Where the listing shows an image, skip it and output all other material unchanged.

DATA BLOCK.
>>
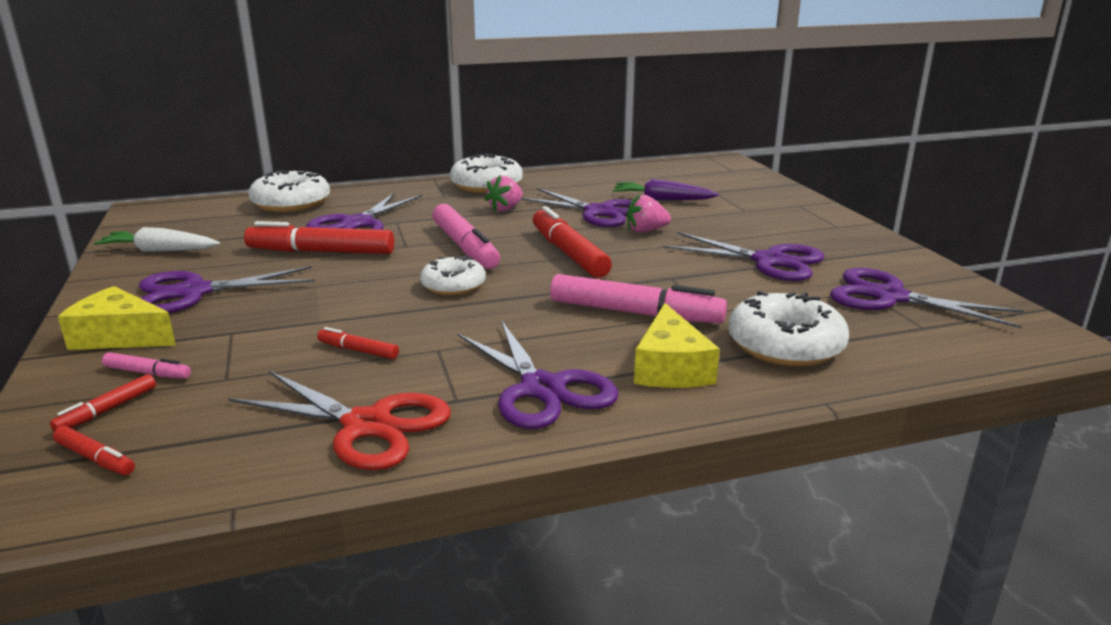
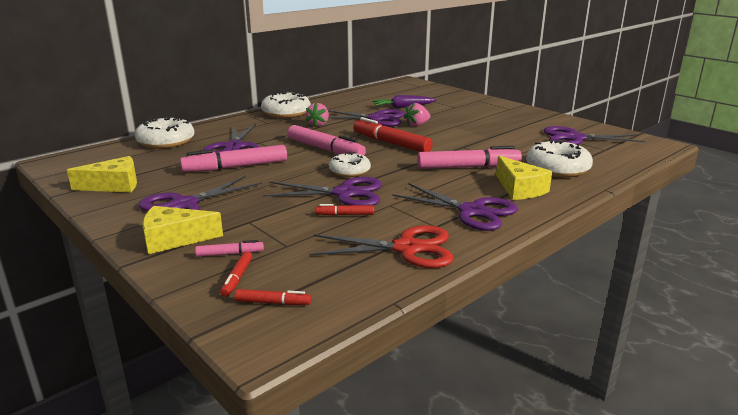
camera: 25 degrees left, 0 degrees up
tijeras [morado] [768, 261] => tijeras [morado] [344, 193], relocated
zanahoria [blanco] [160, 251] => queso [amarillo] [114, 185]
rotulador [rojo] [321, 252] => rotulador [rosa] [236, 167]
<<
COMPLETED TASK.
camera: 25 degrees left, 0 degrees up
tijeras [morado] [768, 261] => tijeras [morado] [344, 193], relocated
zanahoria [blanco] [160, 251] => queso [amarillo] [114, 185]
rotulador [rojo] [321, 252] => rotulador [rosa] [236, 167]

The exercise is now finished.